** Task item **
What is needed is a faithful copy of all the entries, with no pictures in it.

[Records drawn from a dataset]
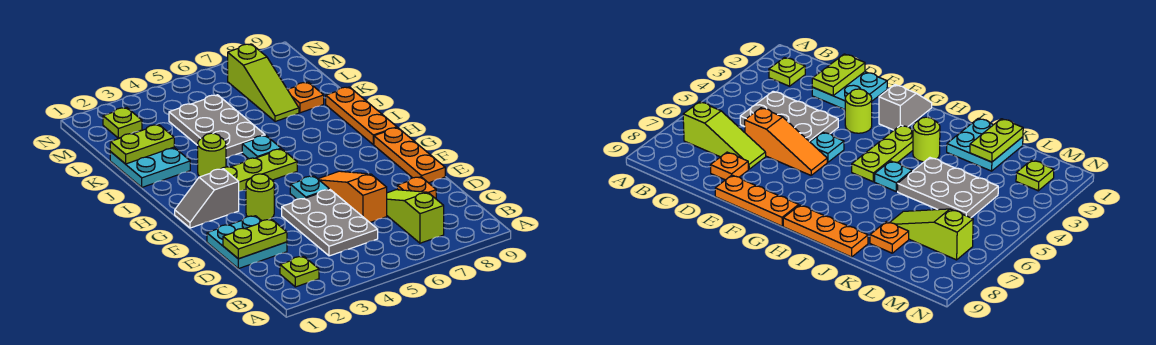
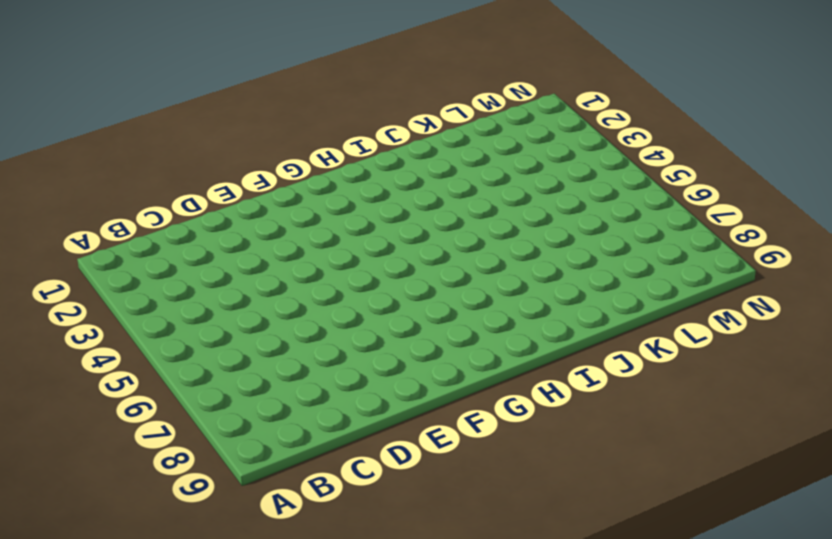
none -> lime plate B2 level 1
none -> lime slope B7:D7 level 1 top B
none -> grey plate C4:E5 level 1

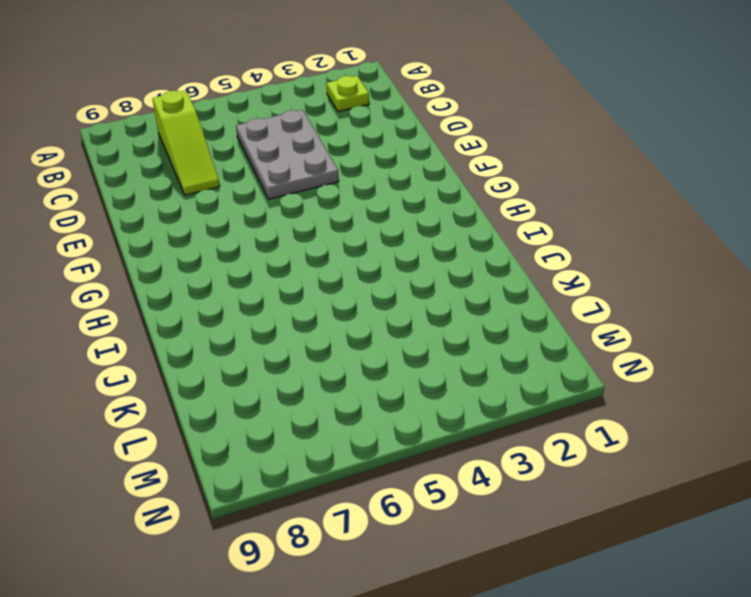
none -> cyan plate D1:E2 level 1
none -> orange slope D6:F6 level 1 top D
none -> orange plate D8 level 1

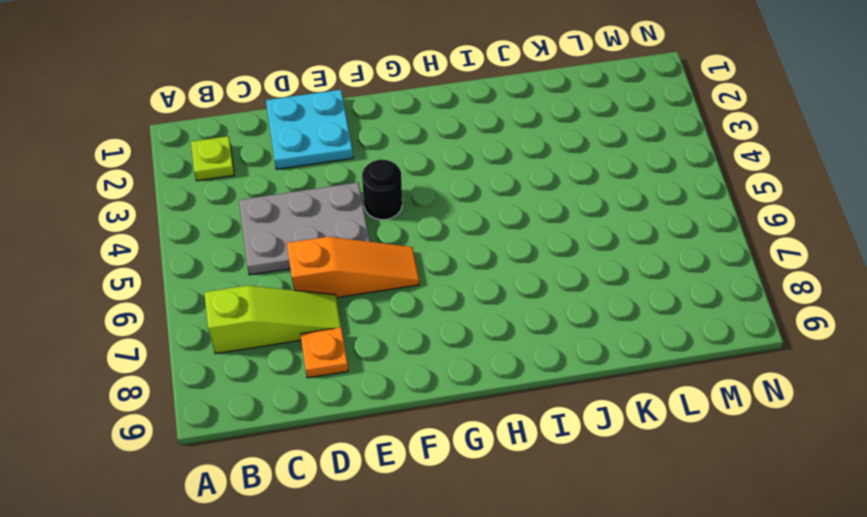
black round brick F4 level 1 -> none
none -> orange plate E9:G9 level 1
none -> lime round brick F3 level 1
none -> cyan plate F5 level 1

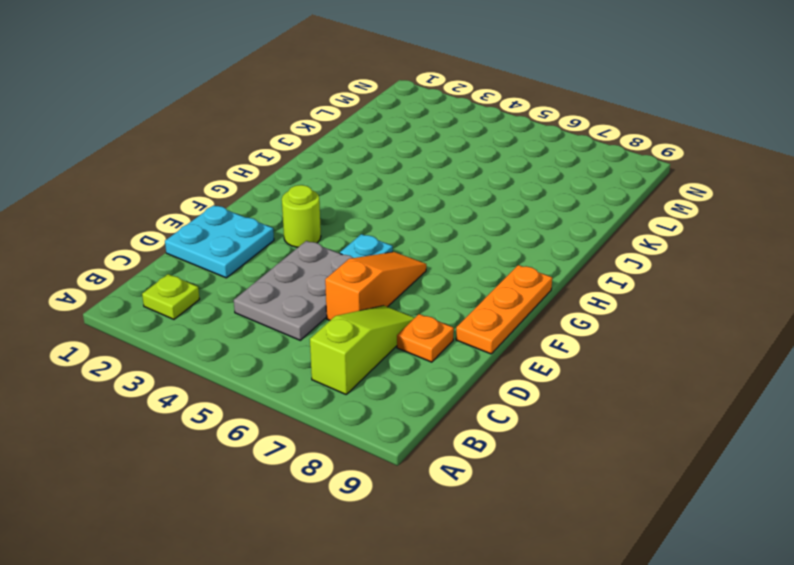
none -> grey slope G1:G2 level 1 top 2
none -> lime plate H3:H5 level 1
none -> orange plate H9:J9 level 1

** Answer **
none -> lime plate B2 level 1
none -> lime slope B7:D7 level 1 top B
none -> grey plate C4:E5 level 1

none -> cyan plate D1:E2 level 1
none -> orange slope D6:F6 level 1 top D
none -> orange plate D8 level 1

black round brick F4 level 1 -> none
none -> orange plate E9:G9 level 1
none -> lime round brick F3 level 1
none -> cyan plate F5 level 1

none -> grey slope G1:G2 level 1 top 2
none -> lime plate H3:H5 level 1
none -> orange plate H9:J9 level 1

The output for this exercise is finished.